Try it
Throughout the material below, how many lines include the string "degrees"? Reply with only the number.

Given data
***

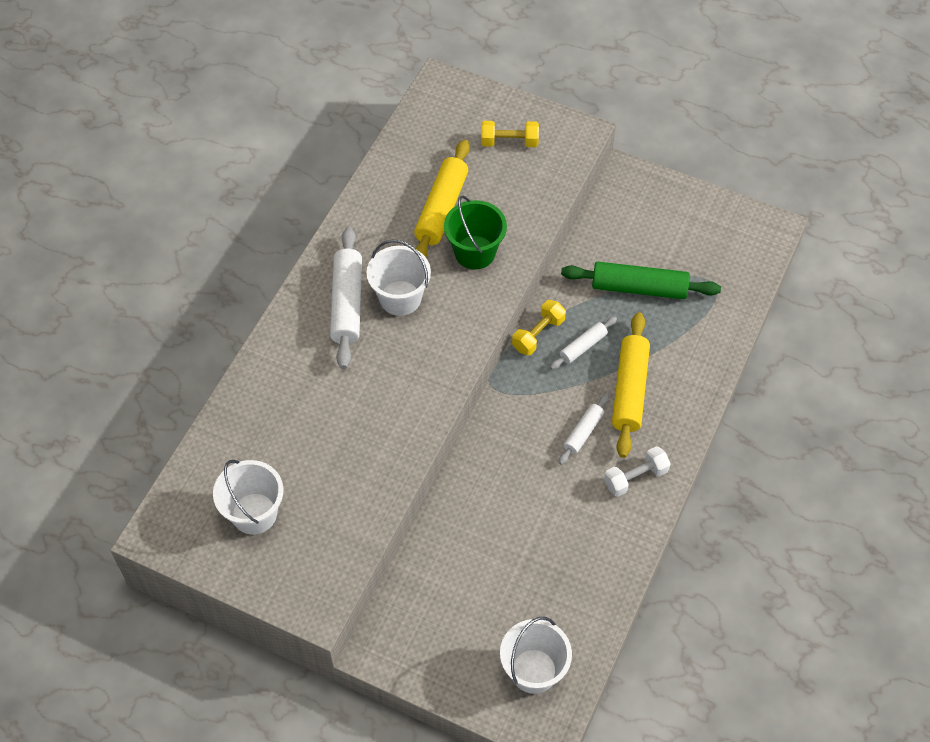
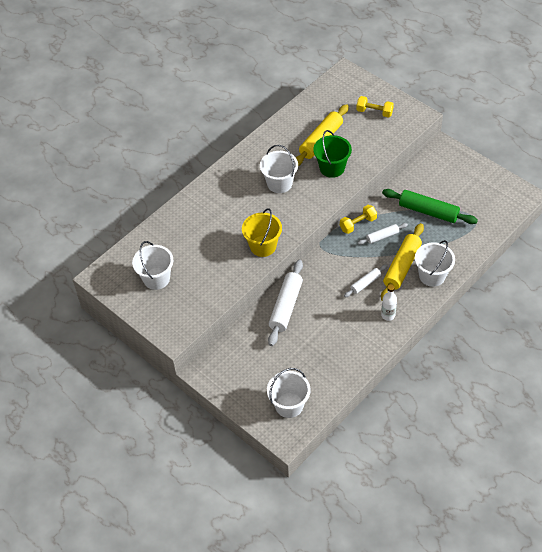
camera: 20 degrees right, 5 degrees down
(347, 304) = (248, 180): white rolling pin -> white rolling pin (286, 306)
(410, 413) = (263, 246): none -> yellow bucket
(635, 477) = (388, 315): white dumbbell -> white bottle
(680, 394) = (432, 275): none -> white bucket

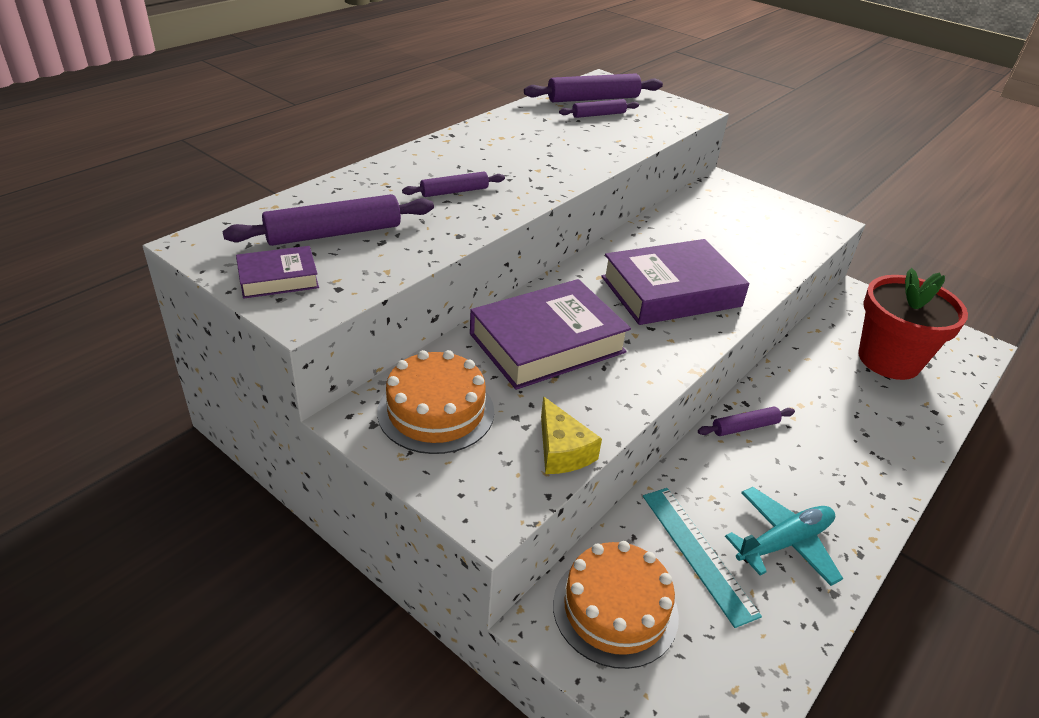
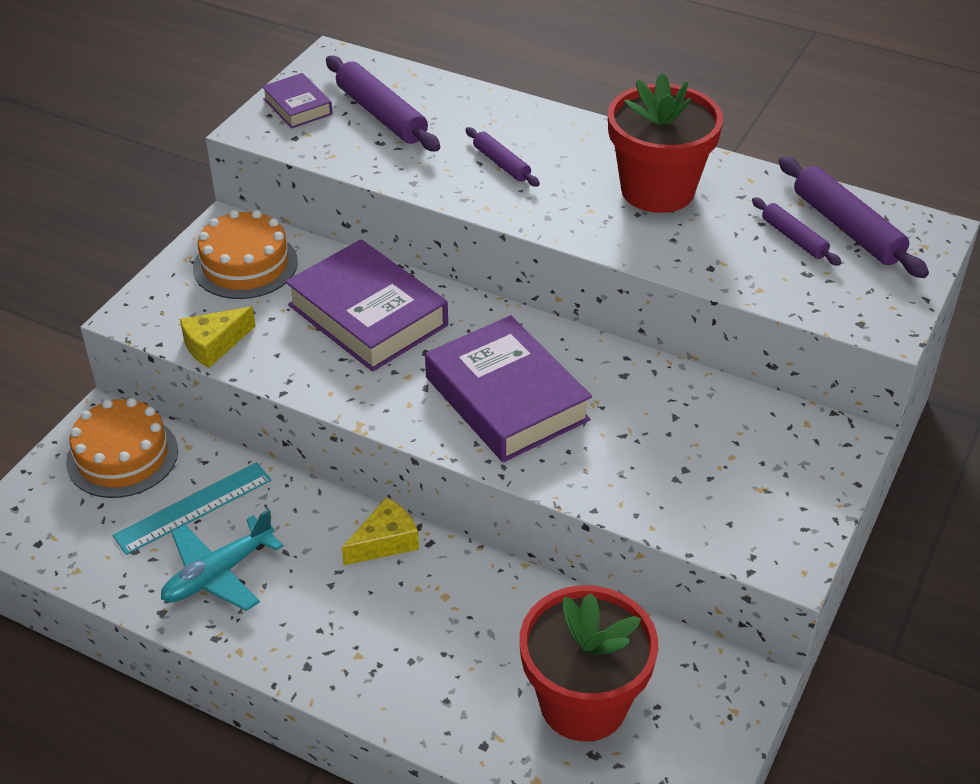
camera: 80 degrees right, 5 degrees up
(524, 142) = (657, 190): none -> red flower pot
(744, 427) = (385, 542): purple rolling pin -> yellow cheese
(784, 542) = (218, 574): turquoise plane -> turquoise plane turned 90 degrees clockwise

***

Exercise answer
3